* EXERCISE
Leave the pictures out and restate every line below exactly.

* DATA SHOWN
= = =

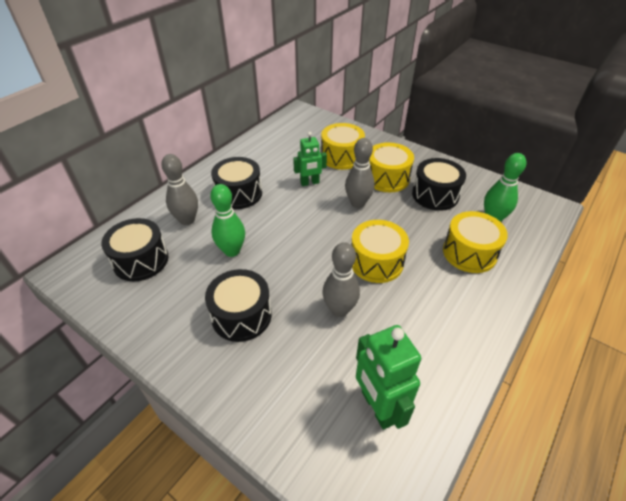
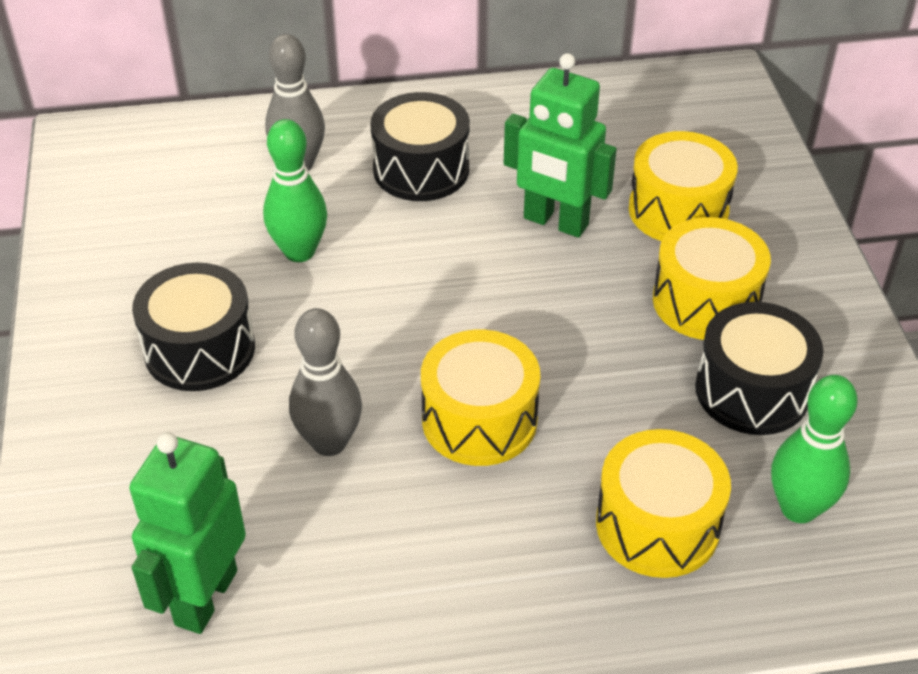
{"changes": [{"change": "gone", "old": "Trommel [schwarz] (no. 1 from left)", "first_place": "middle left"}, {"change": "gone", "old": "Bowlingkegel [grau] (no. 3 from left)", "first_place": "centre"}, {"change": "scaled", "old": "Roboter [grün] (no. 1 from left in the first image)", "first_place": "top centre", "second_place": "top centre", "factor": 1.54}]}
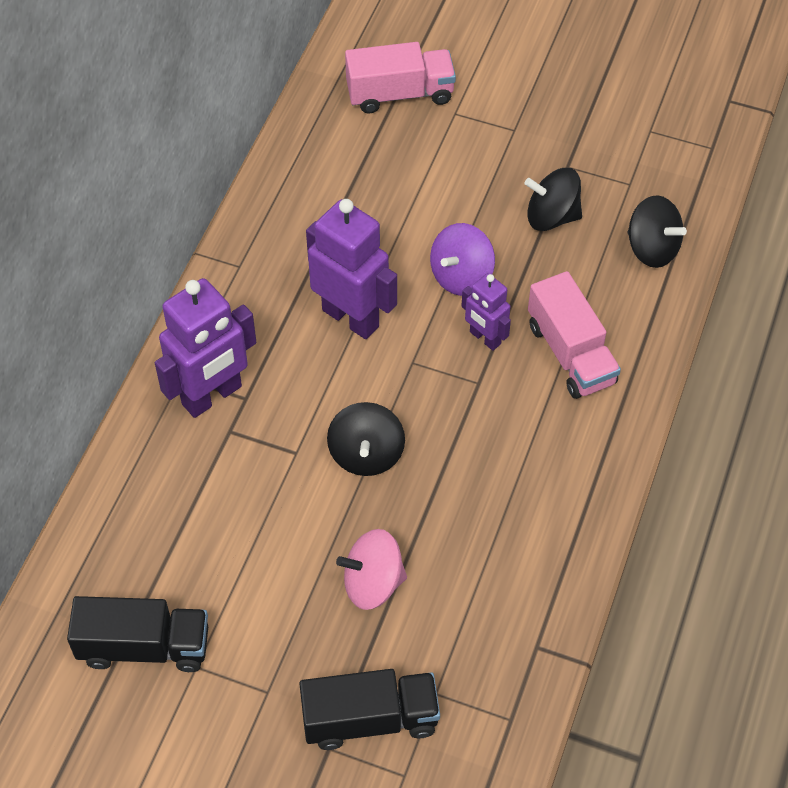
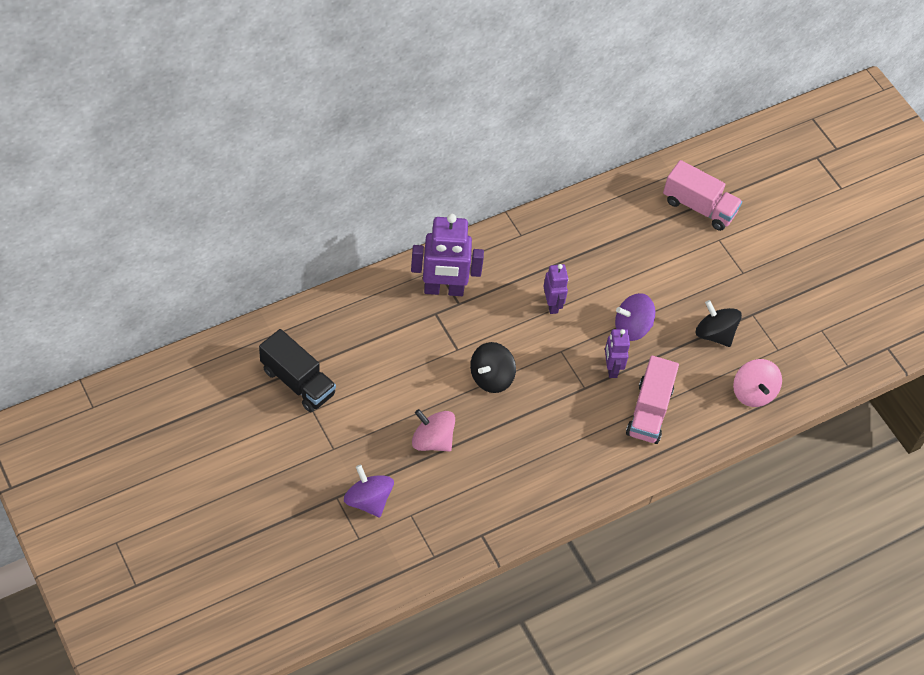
{"changes": [{"change": "swapped", "old": "Lastwagen [schwarz] (no. 2 from left)", "new": "Kreisel [lila] (no. 1 from left)", "first_place": "bottom centre", "second_place": "bottom centre"}, {"change": "repainted", "old": "Kreisel [schwarz] (no. 3 from left)", "new": "Kreisel [rosa] (no. 2 from left)", "first_place": "top right", "second_place": "middle right"}, {"change": "scaled", "old": "Roboter [lila] (no. 2 from left)", "first_place": "centre", "second_place": "centre", "factor": 0.56}]}
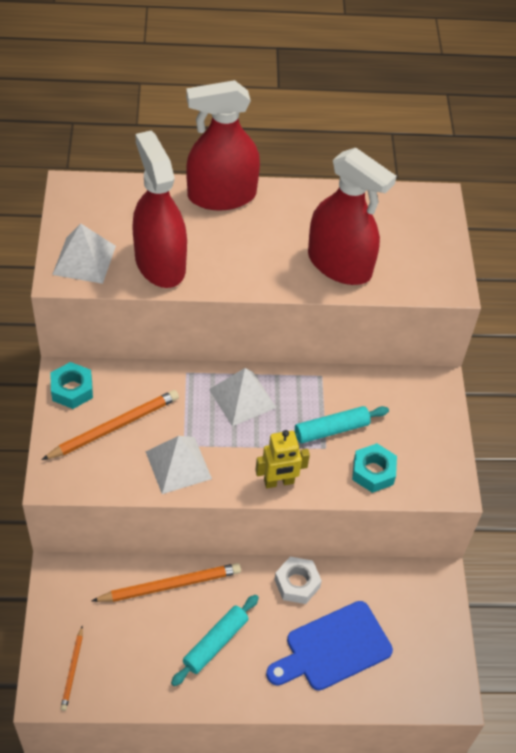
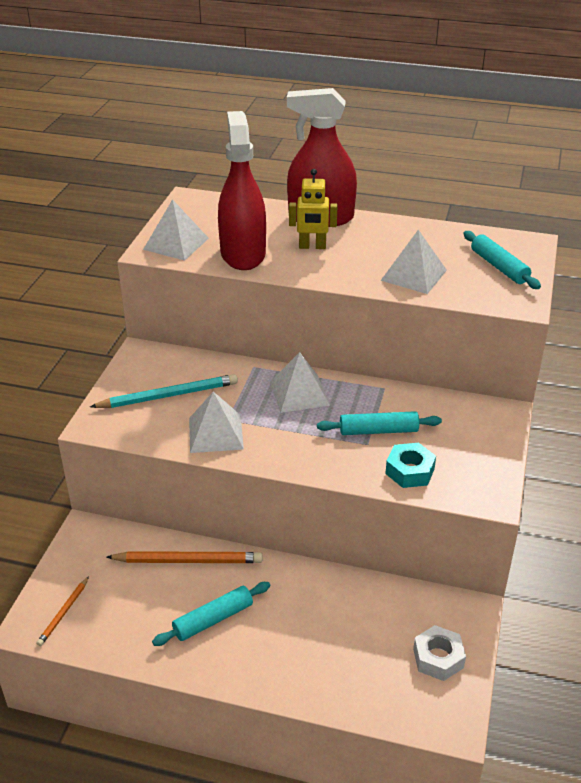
{"changes": [{"change": "gone", "old": "Sechskantmutter [türkis] (no. 1 from left)", "first_place": "middle left"}, {"change": "gone", "old": "Schneidebrett [blau]", "first_place": "bottom centre"}, {"change": "new", "new": "Nudelholz [türkis] (no. 3 from left)", "second_place": "top right"}, {"change": "shifted", "old": "Roboter [gelb]", "first_place": "centre", "second_place": "top centre"}, {"change": "shifted", "old": "Sechskantmutter [weiß]", "first_place": "bottom centre", "second_place": "bottom right"}, {"change": "swapped", "old": "Sprühflasche [rot] (no. 3 from left)", "new": "Pyramide [weiß] (no. 4 from left)", "first_place": "top right", "second_place": "middle right"}, {"change": "repainted", "old": "Bleistift [orange] (no. 2 from left)", "new": "Bleistift [türkis]", "first_place": "middle left", "second_place": "middle left"}]}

= = =

* RESPONSE BOX
{"changes": [{"change": "gone", "old": "Trommel [schwarz] (no. 1 from left)", "first_place": "middle left"}, {"change": "gone", "old": "Bowlingkegel [grau] (no. 3 from left)", "first_place": "centre"}, {"change": "scaled", "old": "Roboter [grün] (no. 1 from left in the first image)", "first_place": "top centre", "second_place": "top centre", "factor": 1.54}]}
{"changes": [{"change": "swapped", "old": "Lastwagen [schwarz] (no. 2 from left)", "new": "Kreisel [lila] (no. 1 from left)", "first_place": "bottom centre", "second_place": "bottom centre"}, {"change": "repainted", "old": "Kreisel [schwarz] (no. 3 from left)", "new": "Kreisel [rosa] (no. 2 from left)", "first_place": "top right", "second_place": "middle right"}, {"change": "scaled", "old": "Roboter [lila] (no. 2 from left)", "first_place": "centre", "second_place": "centre", "factor": 0.56}]}
{"changes": [{"change": "gone", "old": "Sechskantmutter [türkis] (no. 1 from left)", "first_place": "middle left"}, {"change": "gone", "old": "Schneidebrett [blau]", "first_place": "bottom centre"}, {"change": "new", "new": "Nudelholz [türkis] (no. 3 from left)", "second_place": "top right"}, {"change": "shifted", "old": "Roboter [gelb]", "first_place": "centre", "second_place": "top centre"}, {"change": "shifted", "old": "Sechskantmutter [weiß]", "first_place": "bottom centre", "second_place": "bottom right"}, {"change": "swapped", "old": "Sprühflasche [rot] (no. 3 from left)", "new": "Pyramide [weiß] (no. 4 from left)", "first_place": "top right", "second_place": "middle right"}, {"change": "repainted", "old": "Bleistift [orange] (no. 2 from left)", "new": "Bleistift [türkis]", "first_place": "middle left", "second_place": "middle left"}]}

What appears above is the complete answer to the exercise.